Source material:
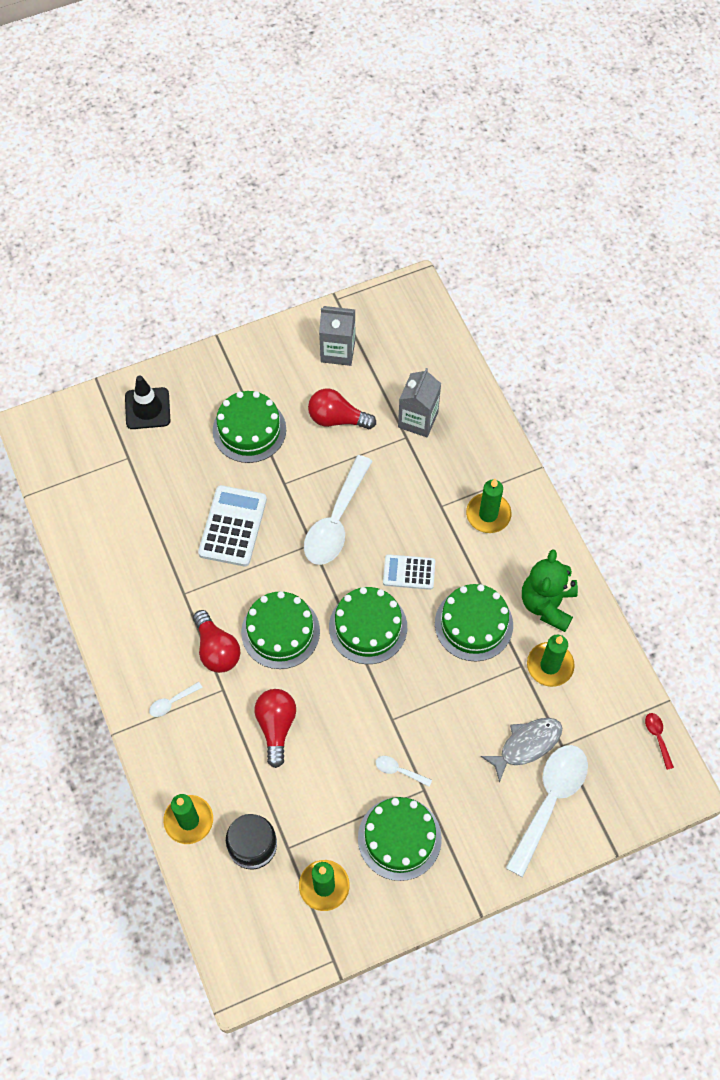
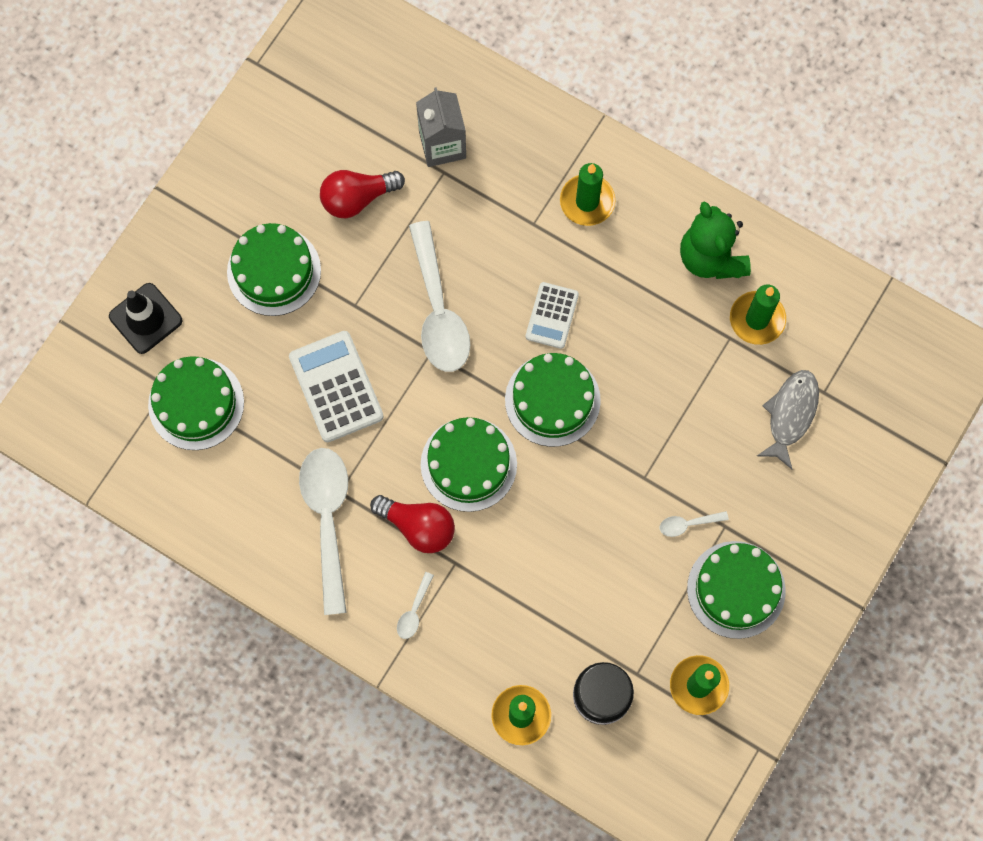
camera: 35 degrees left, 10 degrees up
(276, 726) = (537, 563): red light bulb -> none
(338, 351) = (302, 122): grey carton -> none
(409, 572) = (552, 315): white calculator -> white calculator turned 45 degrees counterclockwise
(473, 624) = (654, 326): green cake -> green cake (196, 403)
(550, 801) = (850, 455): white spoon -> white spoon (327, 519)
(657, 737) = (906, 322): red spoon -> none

--

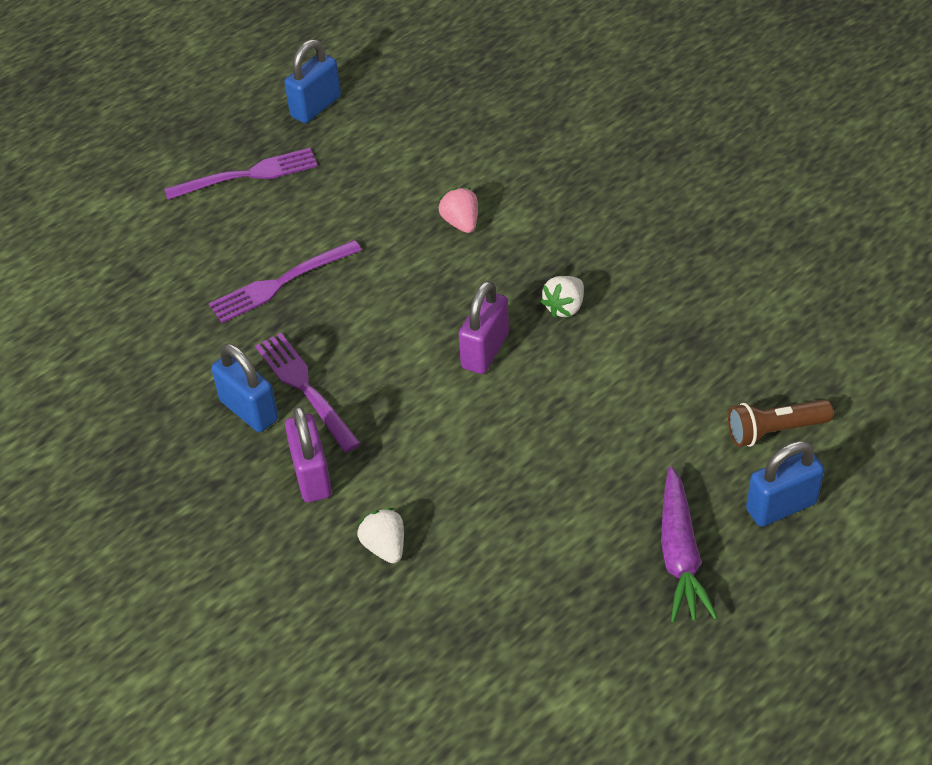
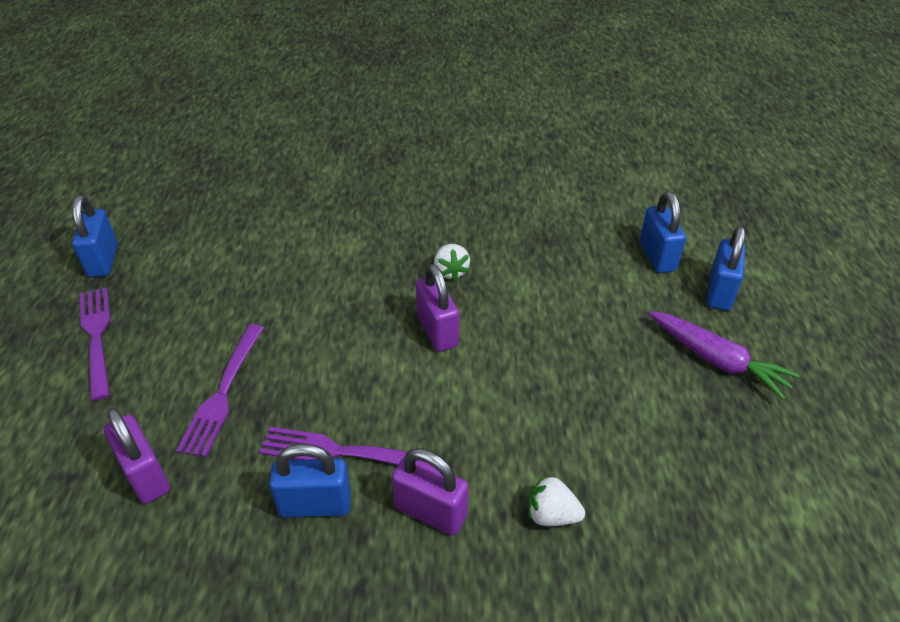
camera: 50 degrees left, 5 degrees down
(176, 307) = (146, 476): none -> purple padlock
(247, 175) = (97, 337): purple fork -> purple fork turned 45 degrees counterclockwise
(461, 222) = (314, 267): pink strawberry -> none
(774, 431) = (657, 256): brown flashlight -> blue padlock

Work task: Go through the listing above and write out exactly the lines starting with the one holding "(550, 801) = (850, 455): white" and running through the one holding "(657, 737) = (906, 322): red spoon -> none", ends included, and no others.

Solution for this task:
(550, 801) = (850, 455): white spoon -> white spoon (327, 519)
(657, 737) = (906, 322): red spoon -> none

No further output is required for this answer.